• PROBLEM STATEMENT: Your task is to copy each line of the records that includes the string "PIXELS".

----

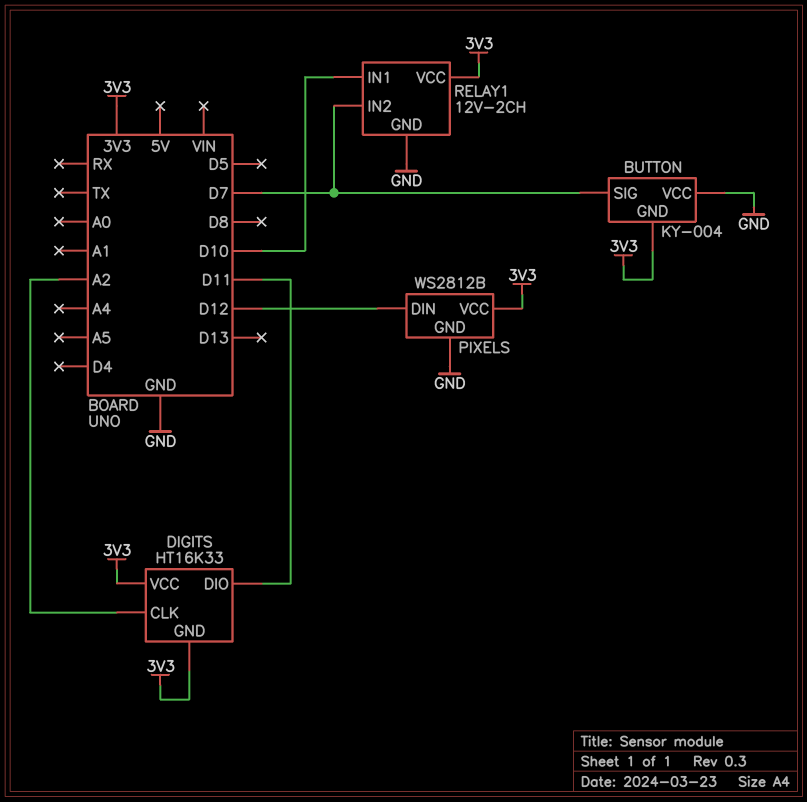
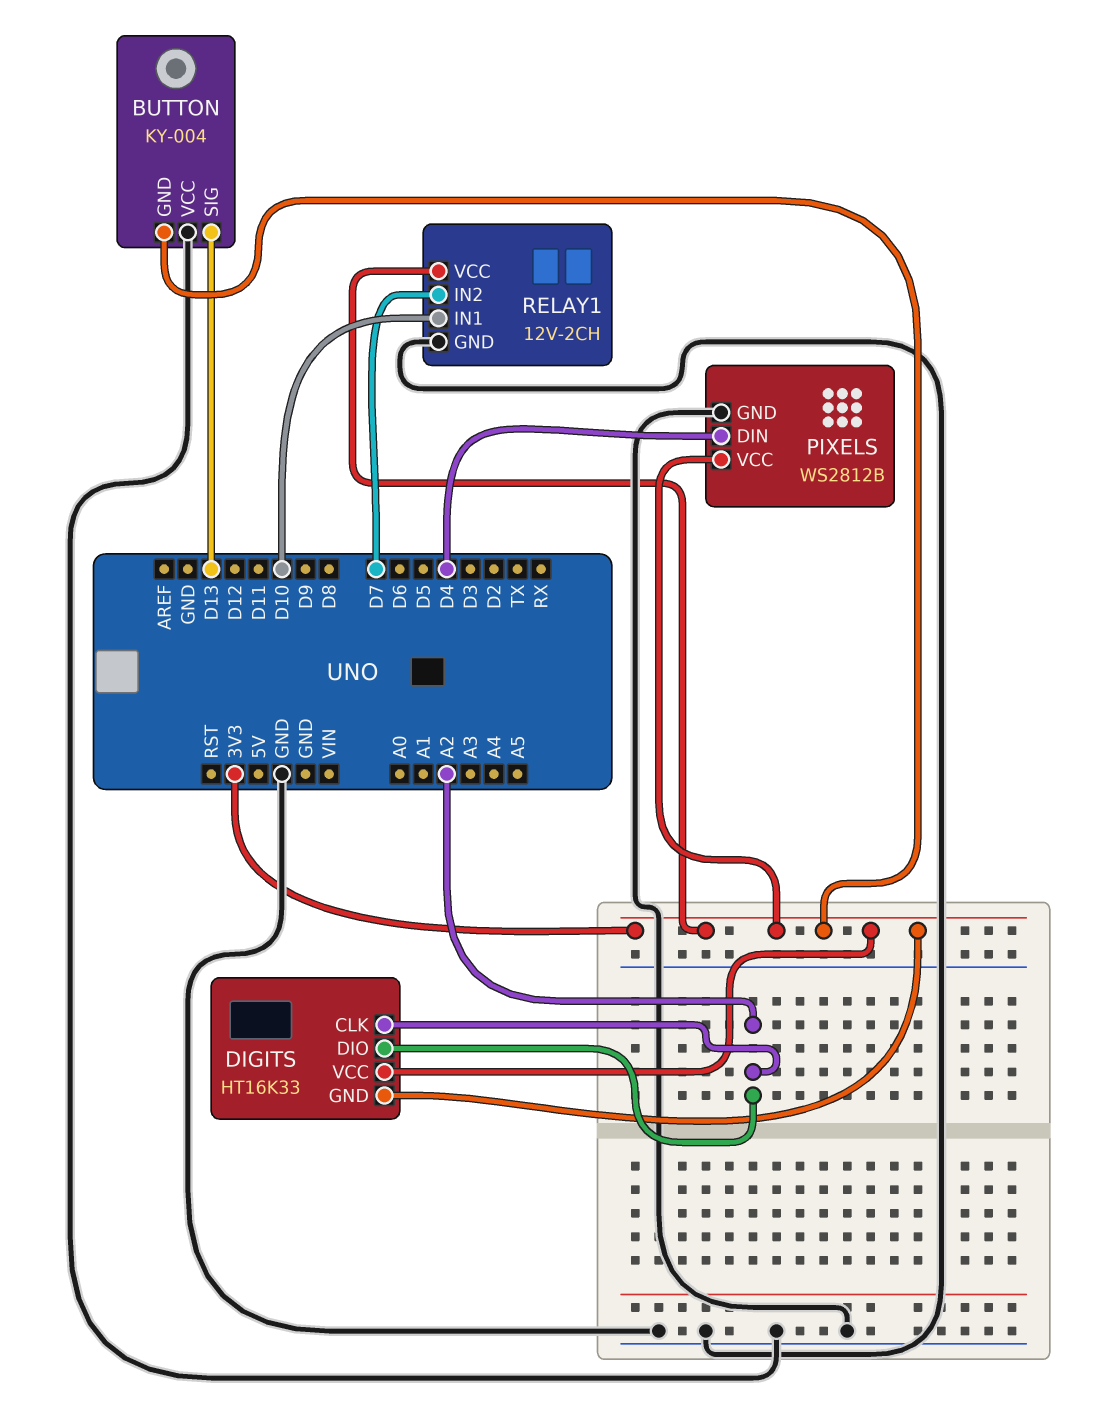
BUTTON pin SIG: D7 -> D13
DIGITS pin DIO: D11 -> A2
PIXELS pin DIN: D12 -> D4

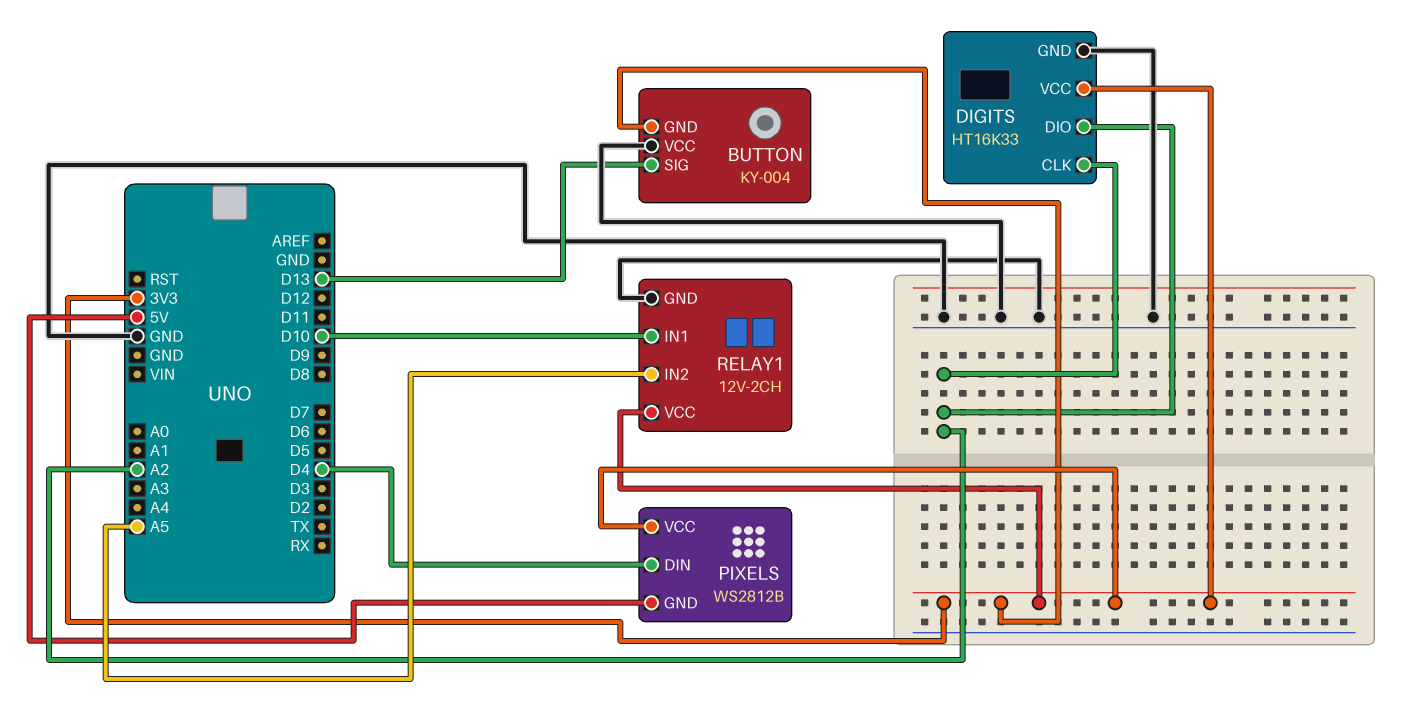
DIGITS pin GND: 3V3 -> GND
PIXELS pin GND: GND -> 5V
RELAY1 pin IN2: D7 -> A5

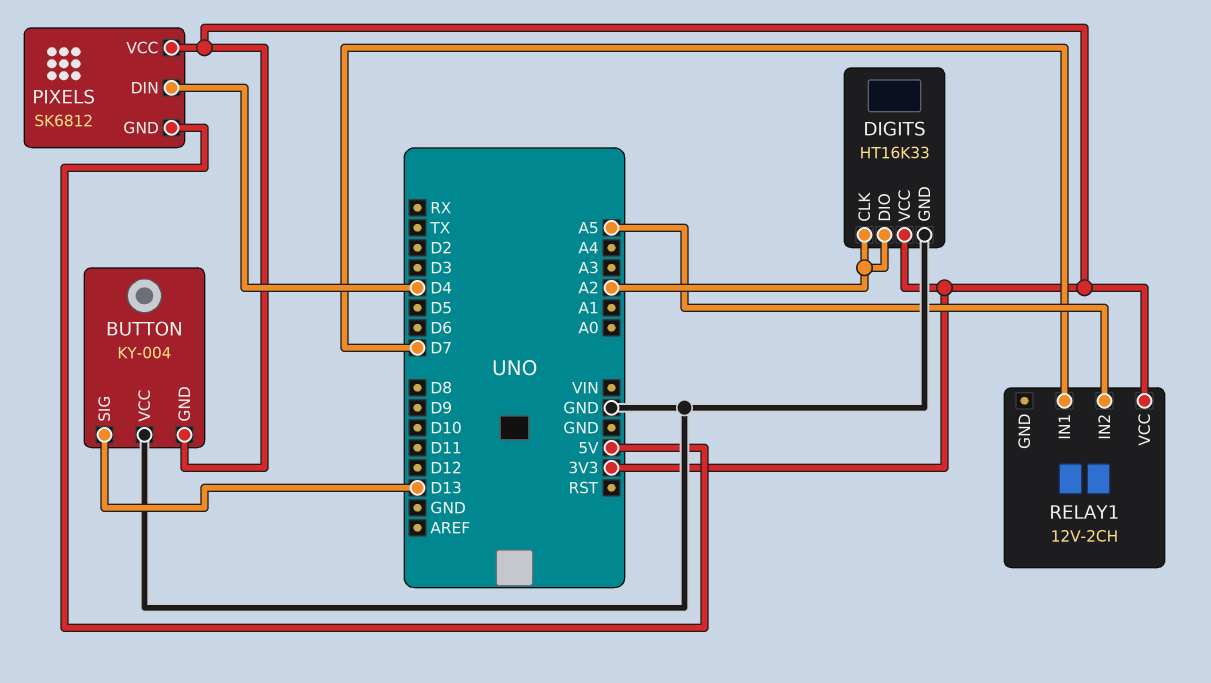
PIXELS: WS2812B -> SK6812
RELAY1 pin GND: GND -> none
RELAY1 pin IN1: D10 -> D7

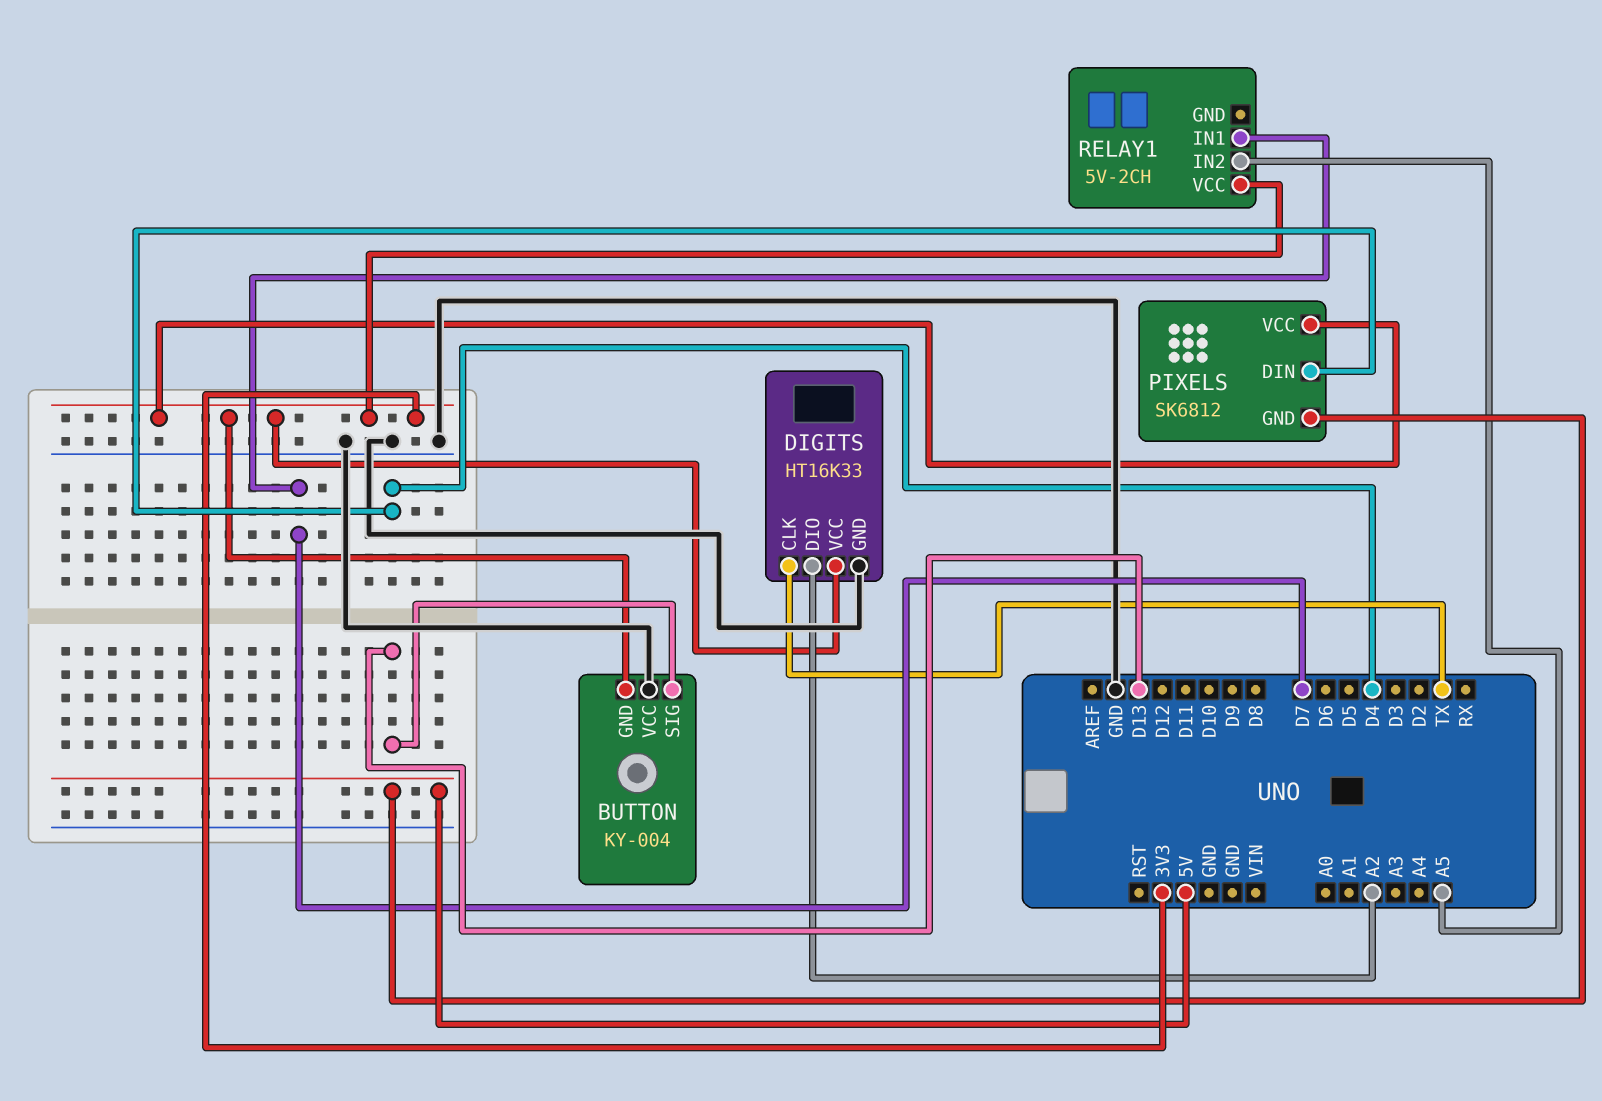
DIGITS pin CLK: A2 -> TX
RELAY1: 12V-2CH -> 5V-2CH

----

• RESULT:
PIXELS pin DIN: D12 -> D4
PIXELS pin GND: GND -> 5V
PIXELS: WS2812B -> SK6812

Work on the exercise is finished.